EXERCISE DETAILS - Set down every line from the one with "blue square: (98, 587)" to the end of the entries, both ends included, exactly as it reads and without pictures.

SUPPLIED MATERIAL -
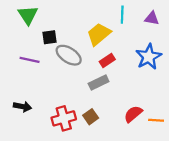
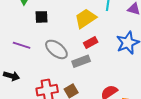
gray ellipse: (69, 55) -> (56, 49), moved
purple line: (30, 60) -> (22, 45), moved

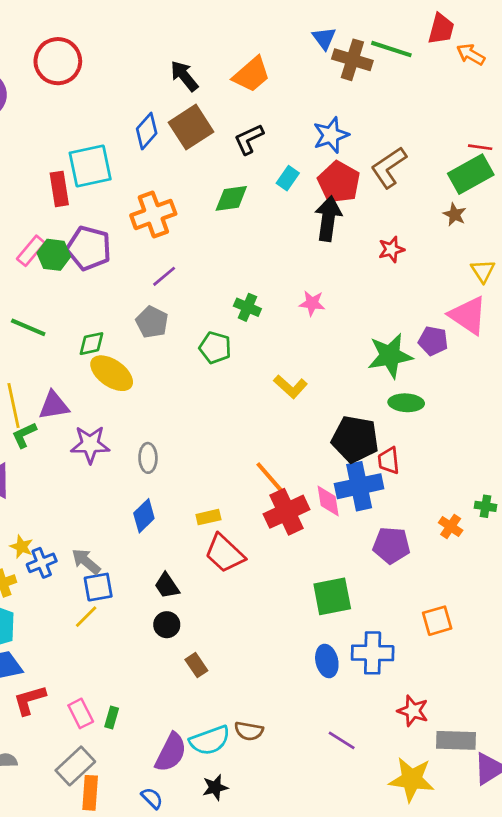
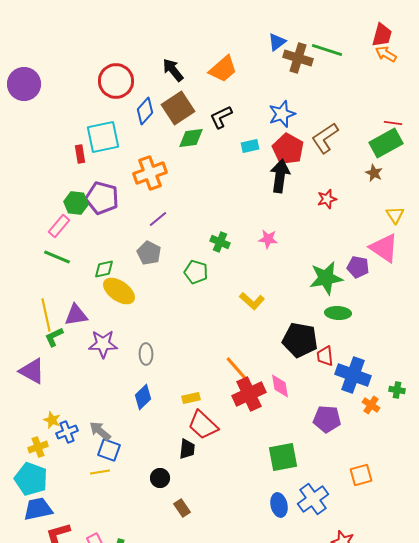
red trapezoid: (441, 29) -> (382, 35), moved
blue triangle: (324, 38) -> (277, 42), turned 30
red circle: (58, 61) -> (116, 81), moved
cyan rectangle: (288, 178) -> (250, 146), turned 42
red rectangle: (59, 189) -> (80, 154), size x0.7
green diamond: (231, 198) -> (191, 138), moved
pink rectangle: (31, 251) -> (59, 226), moved
blue cross: (359, 486) -> (353, 375), moved, turned 32
black trapezoid: (167, 586) -> (187, 449), moved, turned -140
blue square: (98, 587) -> (109, 450), turned 30
yellow line: (86, 617) -> (100, 472), turned 36
blue cross: (373, 653) -> (313, 499), turned -36

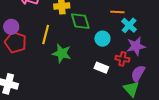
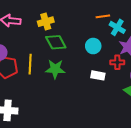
green diamond: (80, 21) -> (56, 42), moved
yellow line: (46, 35) -> (30, 64), moved

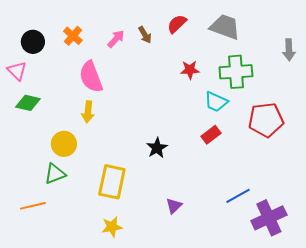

FINISHED EXERCISE -
blue square: (98, 587) -> (109, 450), turned 30
yellow line: (86, 617) -> (100, 472), turned 36
blue cross: (373, 653) -> (313, 499), turned -36

green diamond: (80, 21) -> (56, 42), moved
yellow line: (46, 35) -> (30, 64), moved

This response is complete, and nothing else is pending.